Restate the whole listing below word for word and keep the images out.

▶ [Given records]
------

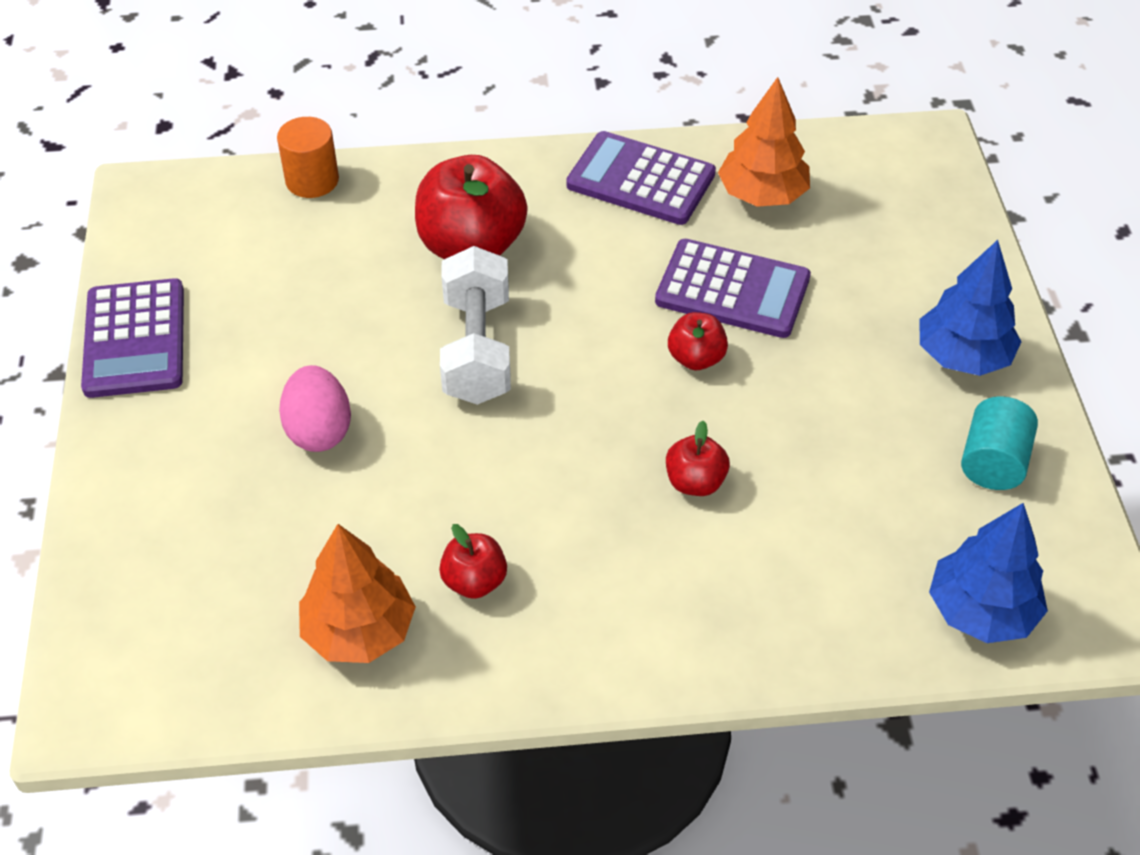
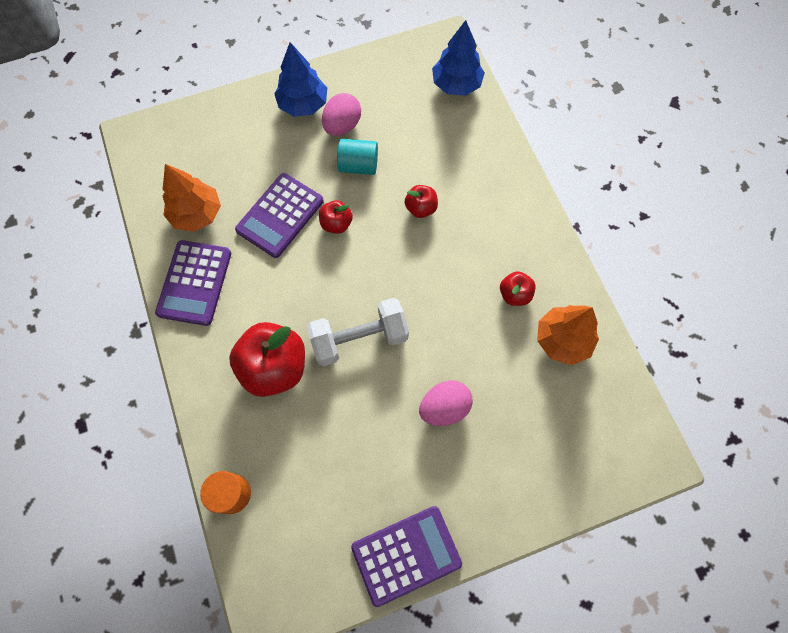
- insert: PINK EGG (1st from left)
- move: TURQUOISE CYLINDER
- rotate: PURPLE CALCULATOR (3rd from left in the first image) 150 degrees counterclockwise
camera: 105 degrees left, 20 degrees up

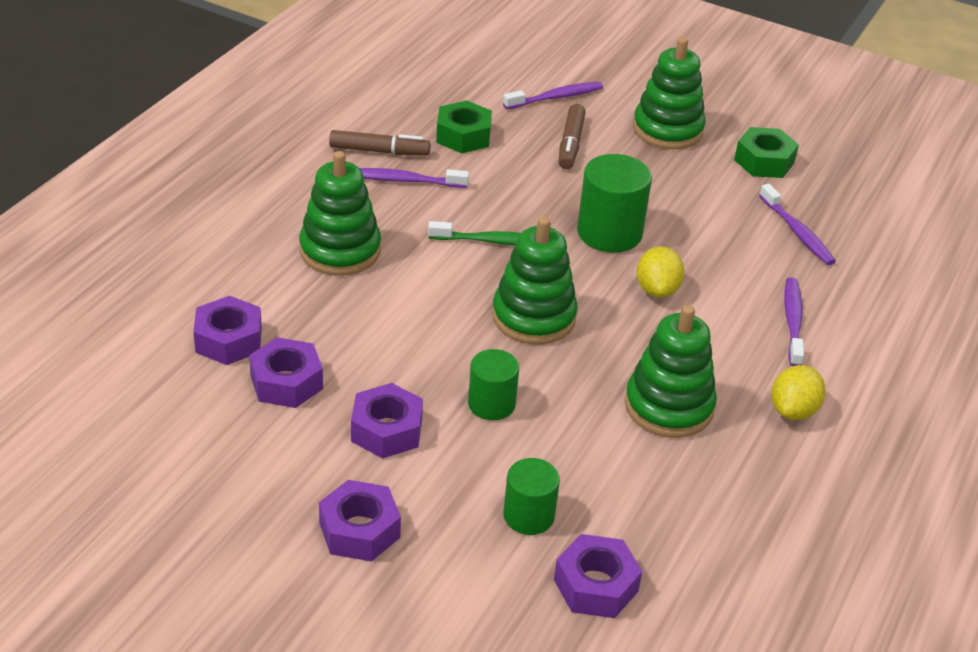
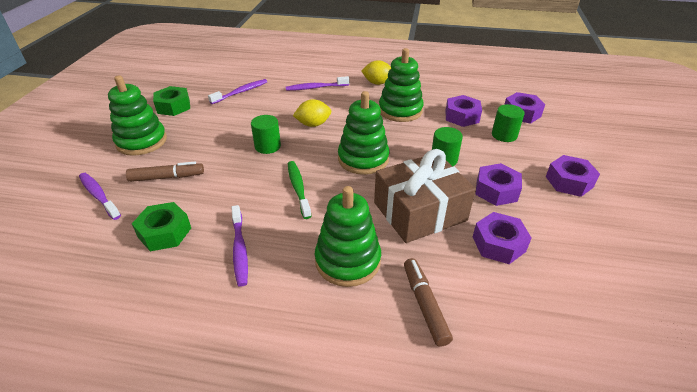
- insert: BROWN GIFT
- move: PURPLE NUT (1st from left)
- move: BROWN MARKER (1st from left in the first image) to BROWN MARKER (2nd from left)
- resize: GREEN CYLINDER (3rd from left in the first image) x0.63
camera: 105 degrees left, 0 degrees up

------

▶ [Written answer]
- insert: PINK EGG (1st from left)
- move: TURQUOISE CYLINDER
- rotate: PURPLE CALCULATOR (3rd from left in the first image) 150 degrees counterclockwise
camera: 105 degrees left, 20 degrees up

- insert: BROWN GIFT
- move: PURPLE NUT (1st from left)
- move: BROWN MARKER (1st from left in the first image) to BROWN MARKER (2nd from left)
- resize: GREEN CYLINDER (3rd from left in the first image) x0.63
camera: 105 degrees left, 0 degrees up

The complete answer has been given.